----- Study material -----

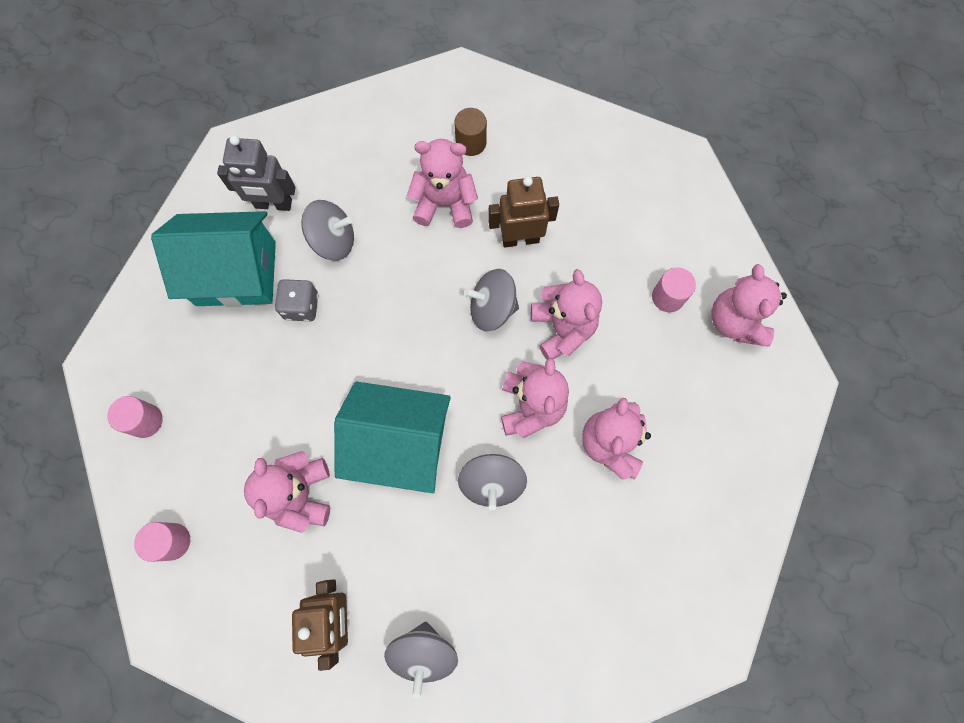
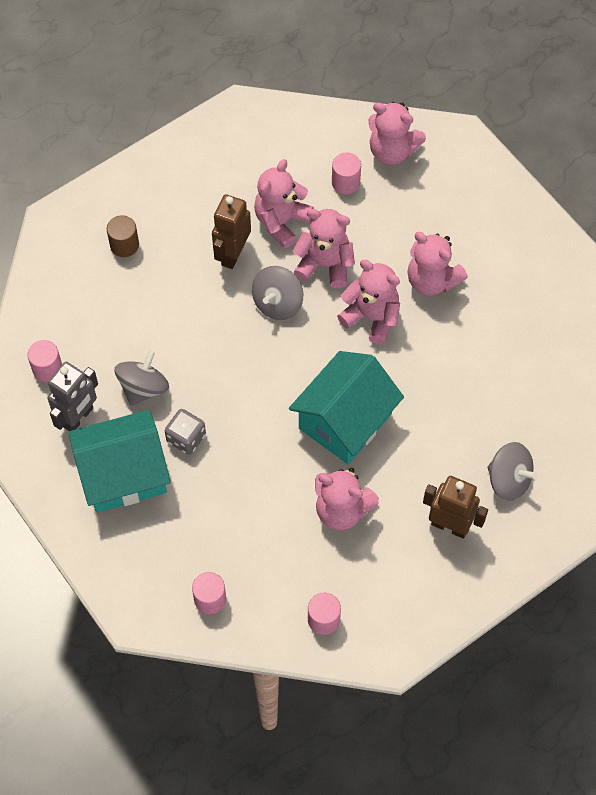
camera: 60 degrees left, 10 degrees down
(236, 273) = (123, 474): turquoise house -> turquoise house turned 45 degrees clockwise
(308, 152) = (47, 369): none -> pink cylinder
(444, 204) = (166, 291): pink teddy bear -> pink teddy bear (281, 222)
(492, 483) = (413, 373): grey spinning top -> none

-----
----- Study material -----

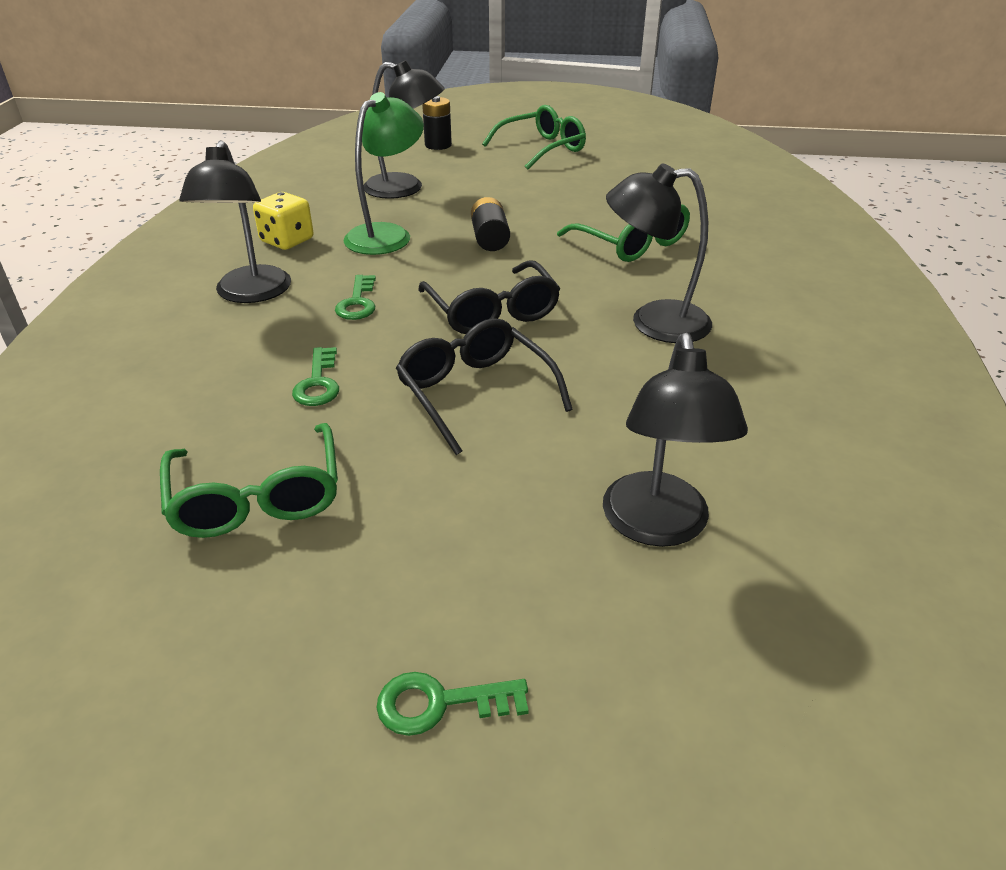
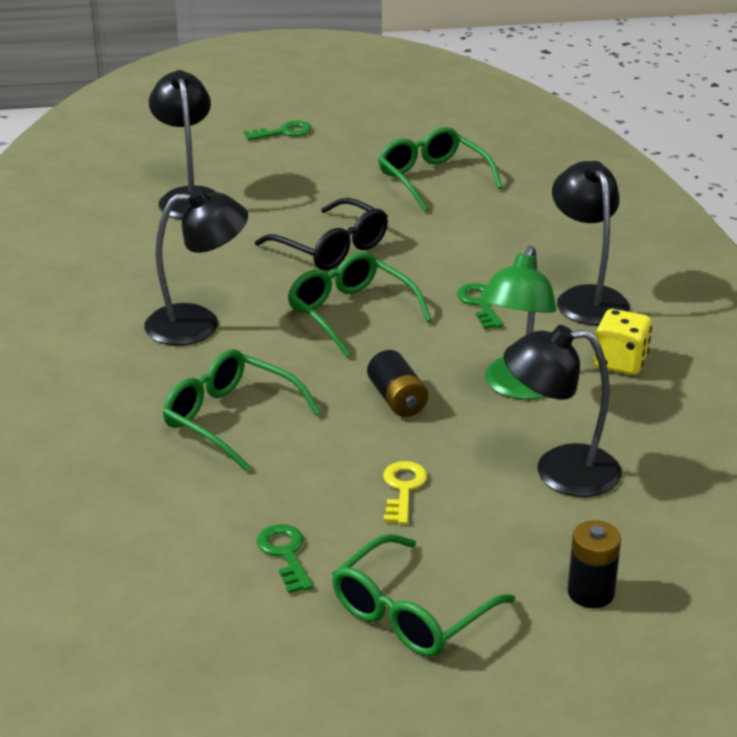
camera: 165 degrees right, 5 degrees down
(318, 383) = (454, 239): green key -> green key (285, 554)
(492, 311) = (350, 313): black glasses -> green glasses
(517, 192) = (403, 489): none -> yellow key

-----

| Exercise instructions |
Each line in which the string "pink" is found must be copied from the data.

| Answer space |
(308, 152) = (47, 369): none -> pink cylinder
(444, 204) = (166, 291): pink teddy bear -> pink teddy bear (281, 222)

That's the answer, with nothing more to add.